> [Work to be completed]
In the entries below, find the lines with the word "rouge" and copy them.

Input for this task START

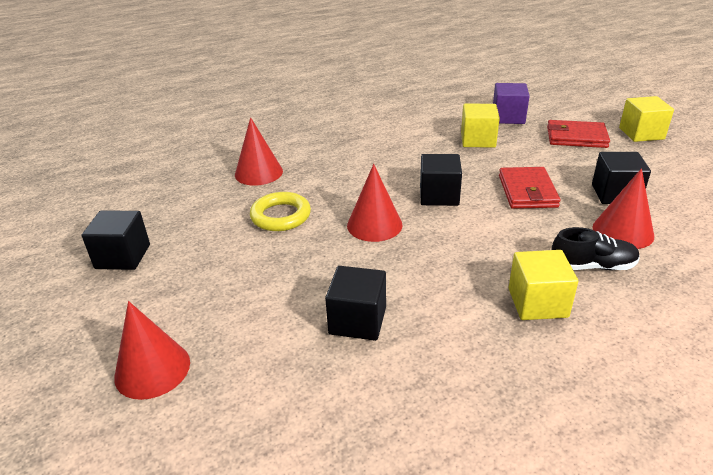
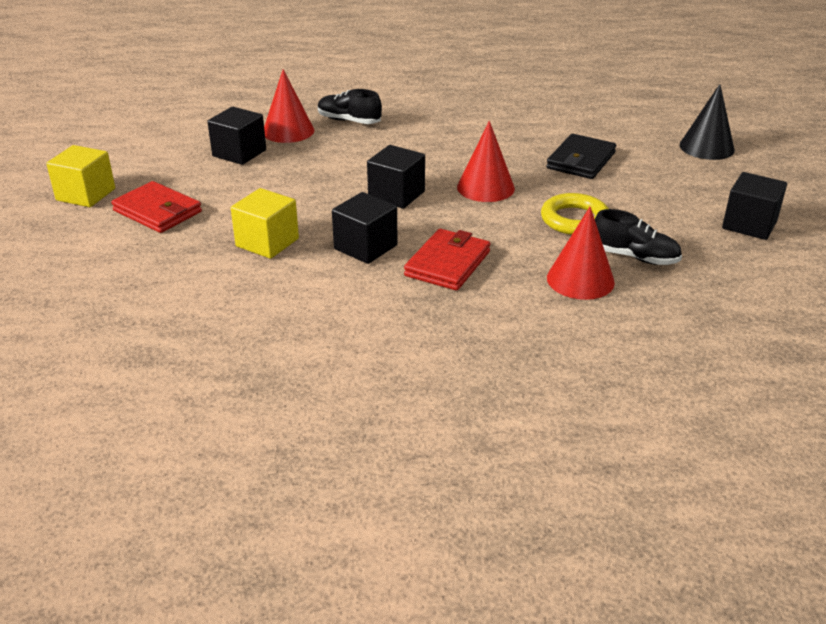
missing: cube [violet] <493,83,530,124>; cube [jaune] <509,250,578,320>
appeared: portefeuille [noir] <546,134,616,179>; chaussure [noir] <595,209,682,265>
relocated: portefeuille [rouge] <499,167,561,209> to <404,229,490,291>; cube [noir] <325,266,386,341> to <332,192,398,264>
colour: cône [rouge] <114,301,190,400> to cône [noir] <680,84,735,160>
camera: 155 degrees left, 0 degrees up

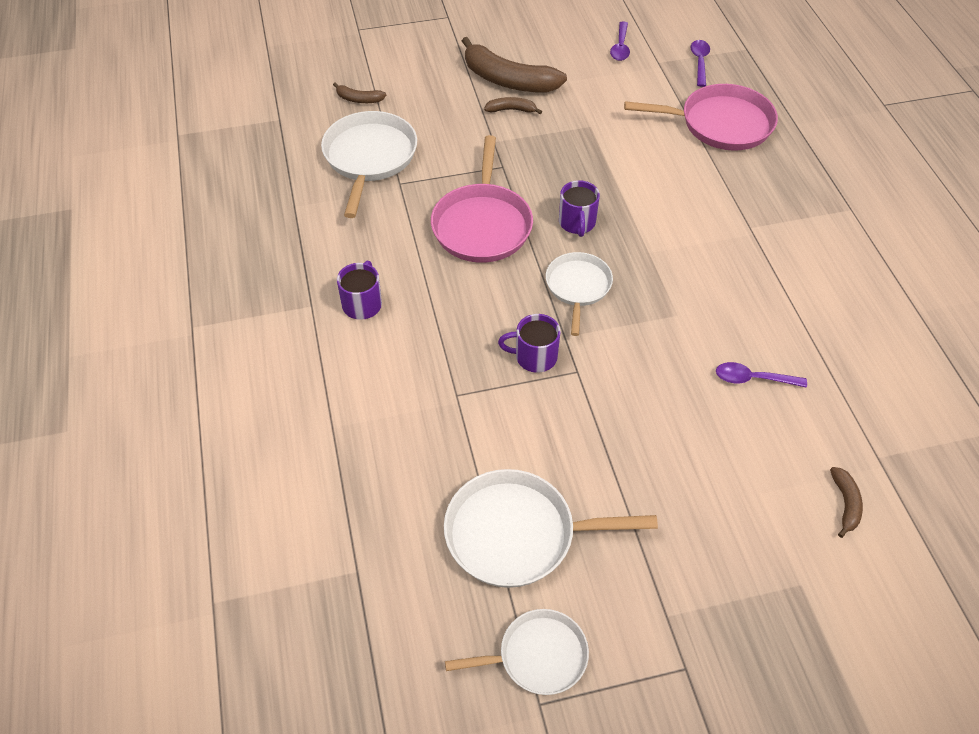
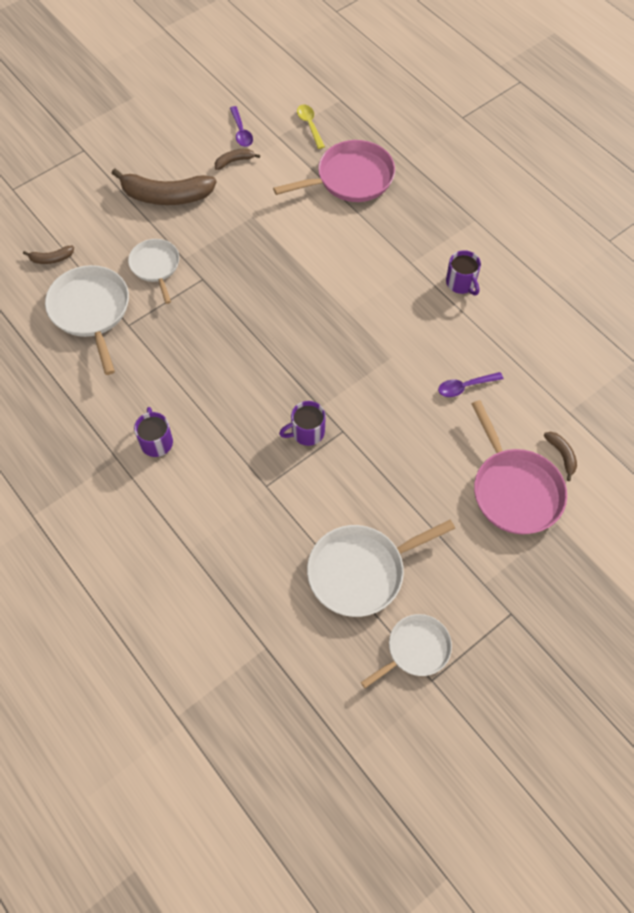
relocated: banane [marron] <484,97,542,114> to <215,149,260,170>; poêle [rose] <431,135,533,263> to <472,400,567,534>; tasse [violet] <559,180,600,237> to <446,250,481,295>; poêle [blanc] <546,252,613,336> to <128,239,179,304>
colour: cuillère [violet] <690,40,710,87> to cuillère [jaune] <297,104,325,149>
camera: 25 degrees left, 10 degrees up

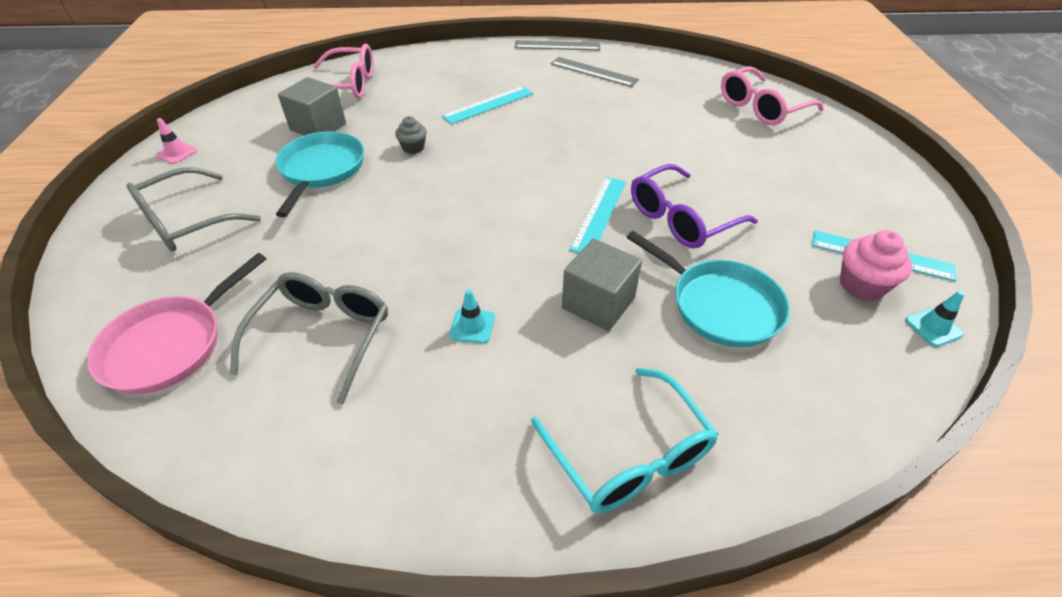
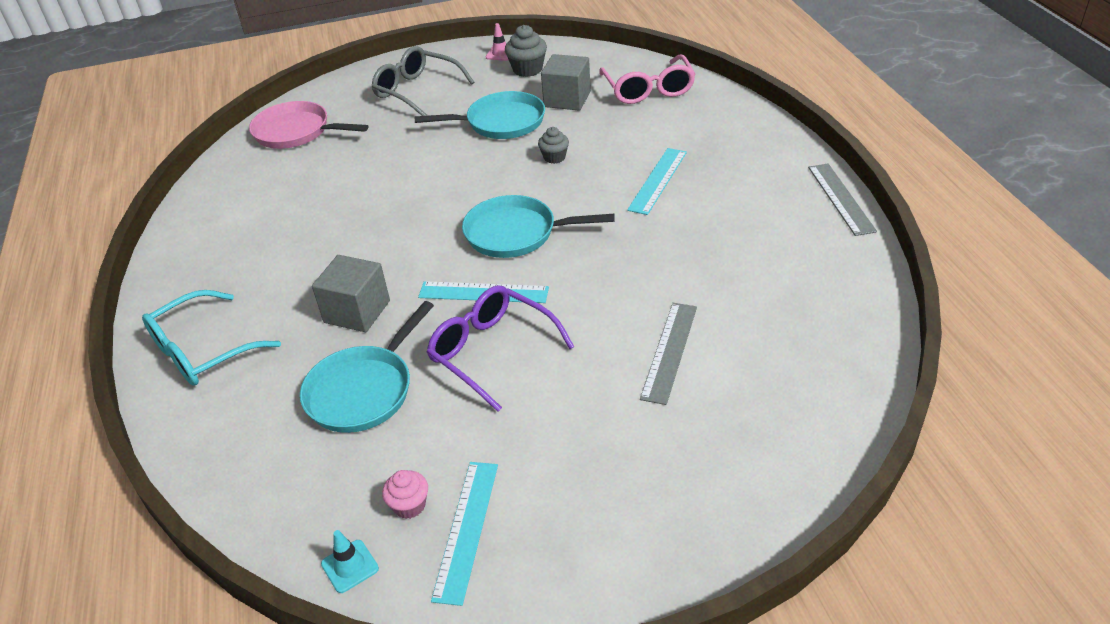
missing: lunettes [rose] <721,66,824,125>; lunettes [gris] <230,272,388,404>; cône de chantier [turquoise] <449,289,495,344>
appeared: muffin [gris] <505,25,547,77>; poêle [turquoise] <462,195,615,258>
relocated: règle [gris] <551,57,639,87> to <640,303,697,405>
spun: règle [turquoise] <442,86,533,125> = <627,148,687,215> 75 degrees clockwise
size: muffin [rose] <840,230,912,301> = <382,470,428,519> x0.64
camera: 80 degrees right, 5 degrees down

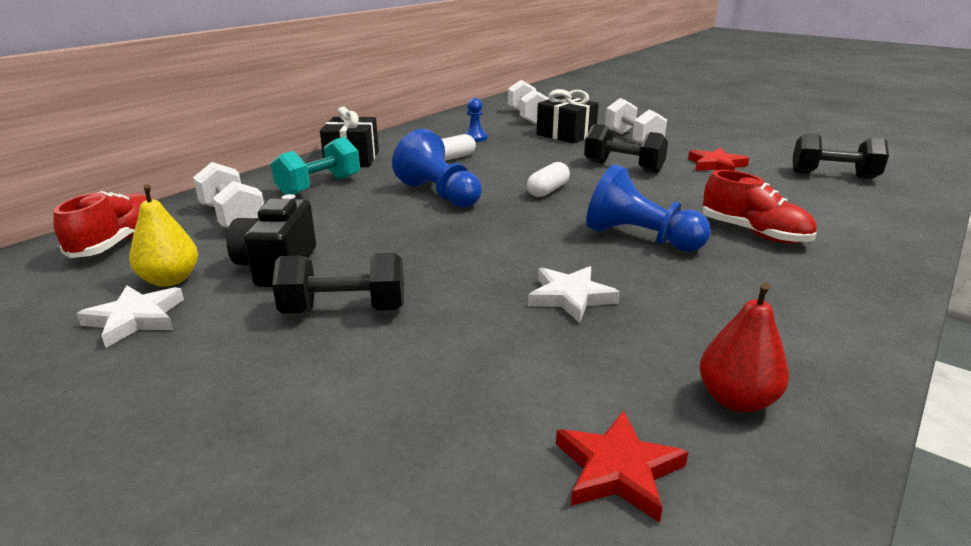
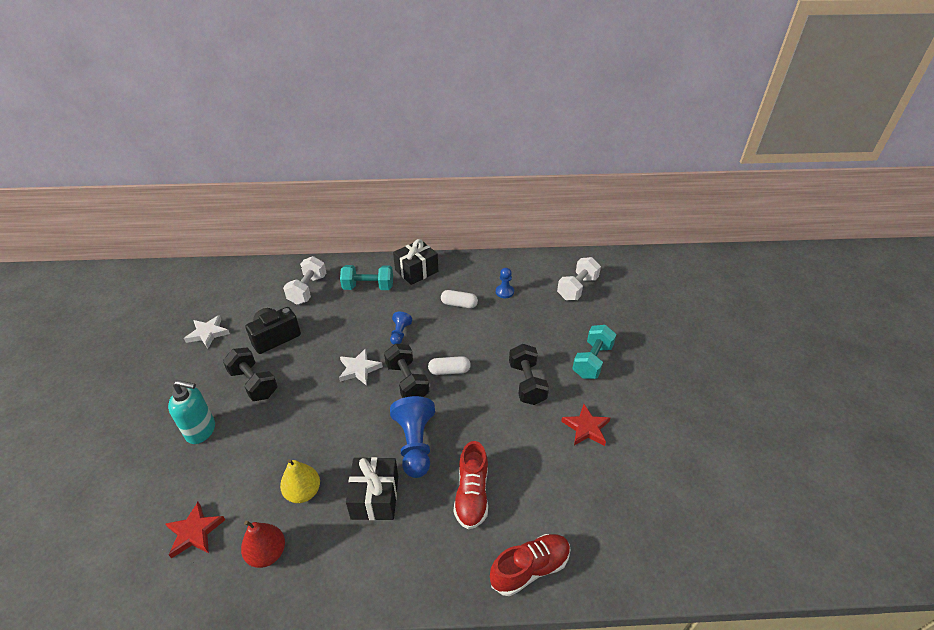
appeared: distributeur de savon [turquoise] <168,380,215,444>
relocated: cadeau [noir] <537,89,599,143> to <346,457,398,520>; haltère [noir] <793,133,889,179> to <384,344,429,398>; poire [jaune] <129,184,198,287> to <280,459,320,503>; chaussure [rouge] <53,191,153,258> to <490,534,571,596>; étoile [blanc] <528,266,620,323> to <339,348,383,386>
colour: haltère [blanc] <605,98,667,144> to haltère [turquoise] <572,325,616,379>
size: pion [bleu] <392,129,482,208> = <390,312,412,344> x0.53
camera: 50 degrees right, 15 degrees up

Input for this task END

> [Completed task]
relocated: portefeuille [rouge] <499,167,561,209> to <404,229,490,291>; cube [noir] <325,266,386,341> to <332,192,398,264>
colour: cône [rouge] <114,301,190,400> to cône [noir] <680,84,735,160>
relocated: cadeau [noir] <537,89,599,143> to <346,457,398,520>; haltère [noir] <793,133,889,179> to <384,344,429,398>; poire [jaune] <129,184,198,287> to <280,459,320,503>; chaussure [rouge] <53,191,153,258> to <490,534,571,596>; étoile [blanc] <528,266,620,323> to <339,348,383,386>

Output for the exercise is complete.